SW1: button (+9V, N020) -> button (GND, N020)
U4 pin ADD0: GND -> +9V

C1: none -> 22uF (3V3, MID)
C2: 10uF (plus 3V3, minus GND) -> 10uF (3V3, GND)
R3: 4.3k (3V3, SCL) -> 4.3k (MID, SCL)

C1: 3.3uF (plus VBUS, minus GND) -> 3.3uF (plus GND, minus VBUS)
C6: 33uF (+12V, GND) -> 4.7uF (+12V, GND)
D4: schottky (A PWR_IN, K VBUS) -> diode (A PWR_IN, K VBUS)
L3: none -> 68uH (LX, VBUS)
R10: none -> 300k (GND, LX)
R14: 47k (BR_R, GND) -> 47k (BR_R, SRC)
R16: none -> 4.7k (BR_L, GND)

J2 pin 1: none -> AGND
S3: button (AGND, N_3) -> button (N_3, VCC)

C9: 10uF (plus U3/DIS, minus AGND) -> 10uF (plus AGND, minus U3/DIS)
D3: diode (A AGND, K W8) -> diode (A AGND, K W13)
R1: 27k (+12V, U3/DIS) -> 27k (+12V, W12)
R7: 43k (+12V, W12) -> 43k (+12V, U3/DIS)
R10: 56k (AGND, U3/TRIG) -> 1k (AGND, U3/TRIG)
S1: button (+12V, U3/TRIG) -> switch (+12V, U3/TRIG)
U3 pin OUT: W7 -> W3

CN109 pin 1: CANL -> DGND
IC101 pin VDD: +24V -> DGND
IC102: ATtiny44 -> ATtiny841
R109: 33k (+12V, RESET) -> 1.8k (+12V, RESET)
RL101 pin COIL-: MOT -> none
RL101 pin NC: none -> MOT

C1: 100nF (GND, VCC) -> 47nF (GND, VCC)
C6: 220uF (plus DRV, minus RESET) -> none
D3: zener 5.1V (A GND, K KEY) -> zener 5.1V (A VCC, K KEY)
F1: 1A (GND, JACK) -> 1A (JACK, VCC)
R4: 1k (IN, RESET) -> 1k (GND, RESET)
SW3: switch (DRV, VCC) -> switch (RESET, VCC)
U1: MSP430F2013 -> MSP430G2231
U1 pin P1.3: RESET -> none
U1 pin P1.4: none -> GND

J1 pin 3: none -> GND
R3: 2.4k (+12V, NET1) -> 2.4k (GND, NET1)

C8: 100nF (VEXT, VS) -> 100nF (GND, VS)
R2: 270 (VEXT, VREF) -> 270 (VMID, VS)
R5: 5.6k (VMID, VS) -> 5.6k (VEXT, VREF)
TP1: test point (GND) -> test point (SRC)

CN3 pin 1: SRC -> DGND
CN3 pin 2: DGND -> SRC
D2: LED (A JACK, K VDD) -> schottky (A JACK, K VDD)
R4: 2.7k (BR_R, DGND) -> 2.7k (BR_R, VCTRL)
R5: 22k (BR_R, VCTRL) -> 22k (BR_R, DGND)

··········

To do ::
Show every line of the entries above where the word "DGND" occurs.

Result ::
CN109 pin 1: CANL -> DGND
IC101 pin VDD: +24V -> DGND
CN3 pin 1: SRC -> DGND
CN3 pin 2: DGND -> SRC
R4: 2.7k (BR_R, DGND) -> 2.7k (BR_R, VCTRL)
R5: 22k (BR_R, VCTRL) -> 22k (BR_R, DGND)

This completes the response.